[MATERIAL FOR THE TASK]
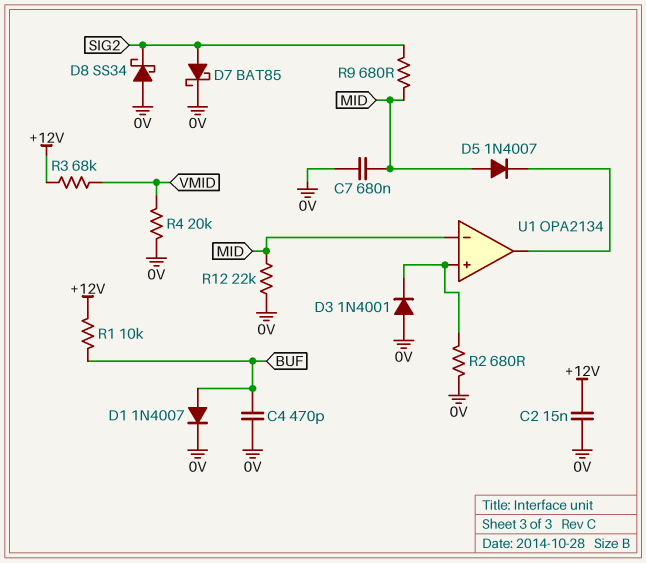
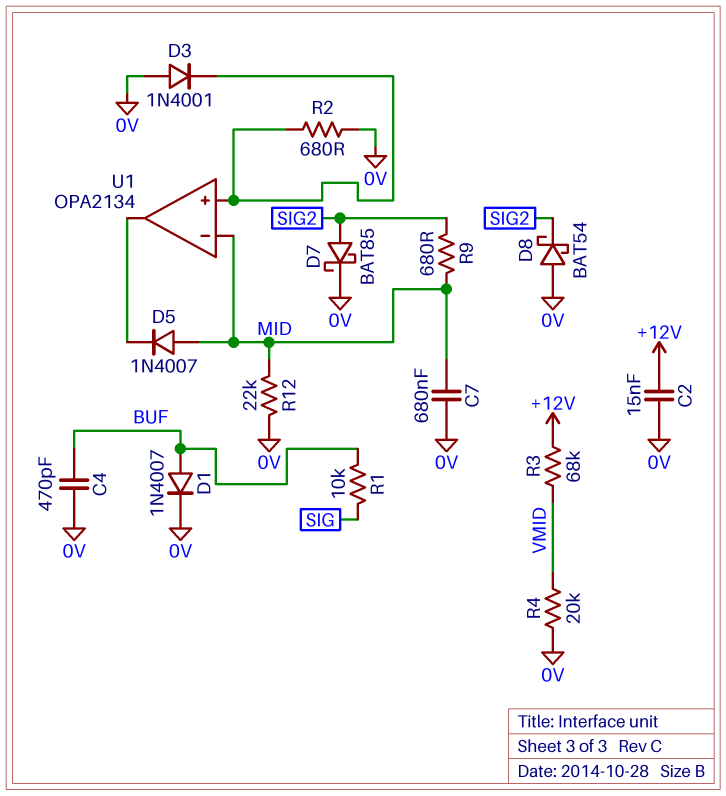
D8: schottky SS34 (A 0V, K SIG2) -> schottky BAT54 (A 0V, K SIG2)
R1: 10k (+12V, BUF) -> 10k (BUF, SIG)

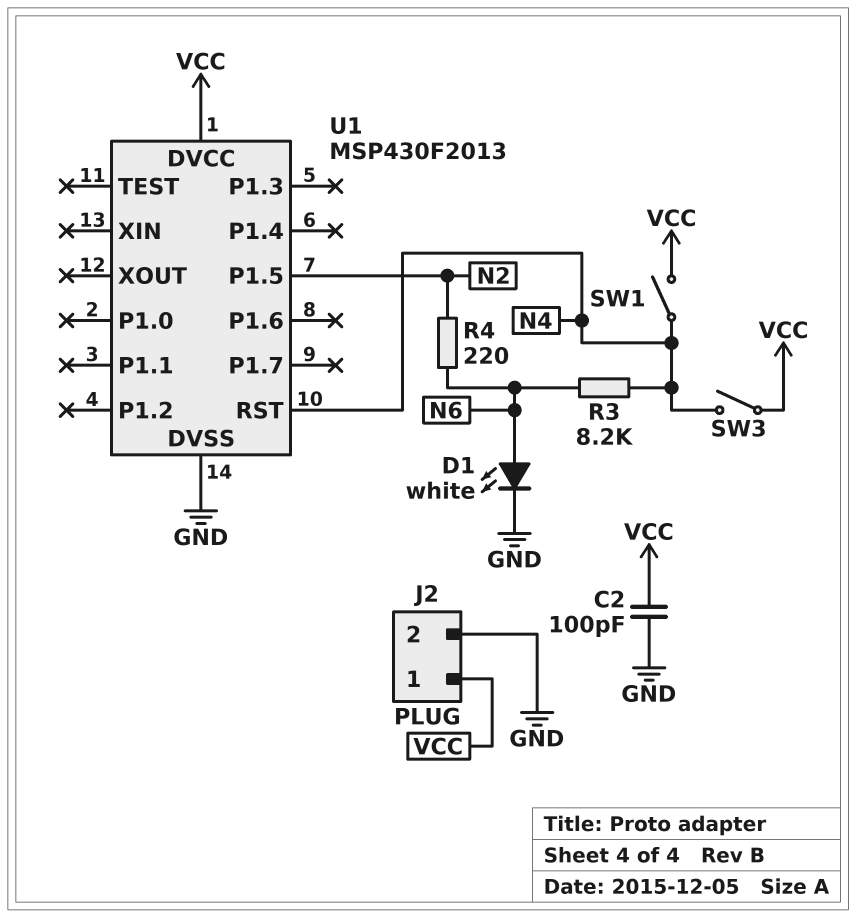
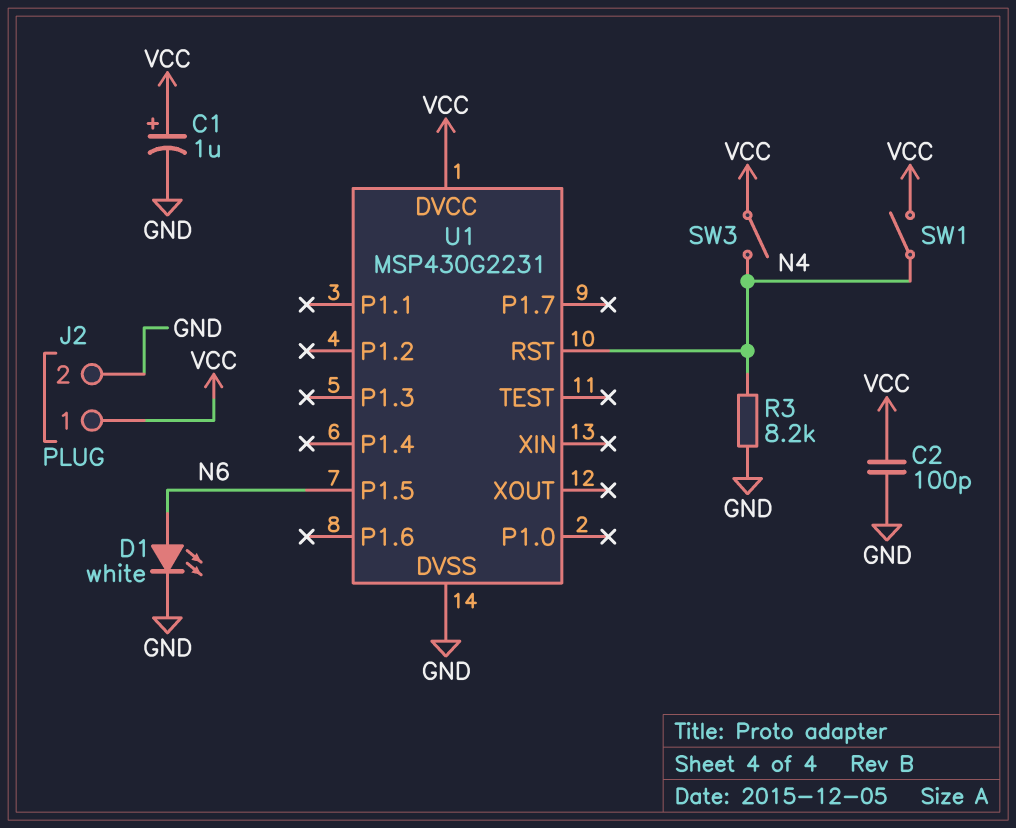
C1: none -> 1uF (plus VCC, minus GND)
R3: 8.2k (N4, N6) -> 8.2k (GND, N4)
R4: 220 (N2, N6) -> none
U1: MSP430F2013 -> MSP430G2231
U1 pin P1.5: N2 -> N6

[PROBLEM DETAILS]
For each line in the records that holds "none", show that line as it stands.

[RESPONSE AREA]
C1: none -> 1uF (plus VCC, minus GND)
R4: 220 (N2, N6) -> none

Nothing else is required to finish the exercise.